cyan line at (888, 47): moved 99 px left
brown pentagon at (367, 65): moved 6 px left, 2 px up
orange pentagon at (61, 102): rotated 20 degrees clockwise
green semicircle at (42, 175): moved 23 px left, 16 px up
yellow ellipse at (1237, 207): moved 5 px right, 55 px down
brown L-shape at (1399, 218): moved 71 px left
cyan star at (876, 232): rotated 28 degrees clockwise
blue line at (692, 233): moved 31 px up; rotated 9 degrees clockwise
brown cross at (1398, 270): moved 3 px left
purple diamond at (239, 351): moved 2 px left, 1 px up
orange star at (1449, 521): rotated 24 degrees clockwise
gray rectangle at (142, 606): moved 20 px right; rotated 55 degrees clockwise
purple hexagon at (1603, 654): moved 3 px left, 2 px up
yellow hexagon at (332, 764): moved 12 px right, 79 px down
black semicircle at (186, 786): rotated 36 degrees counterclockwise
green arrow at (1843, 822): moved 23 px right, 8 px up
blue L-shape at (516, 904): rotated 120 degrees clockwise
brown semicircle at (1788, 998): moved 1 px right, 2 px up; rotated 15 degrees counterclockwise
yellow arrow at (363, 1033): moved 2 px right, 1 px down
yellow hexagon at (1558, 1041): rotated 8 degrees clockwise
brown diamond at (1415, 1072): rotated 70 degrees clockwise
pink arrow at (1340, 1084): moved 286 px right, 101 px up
--------
**Work request:** Lines in the material above that include the string "hexagon" should be listed.

**Reply:**
purple hexagon at (1603, 654): moved 3 px left, 2 px up
yellow hexagon at (332, 764): moved 12 px right, 79 px down
yellow hexagon at (1558, 1041): rotated 8 degrees clockwise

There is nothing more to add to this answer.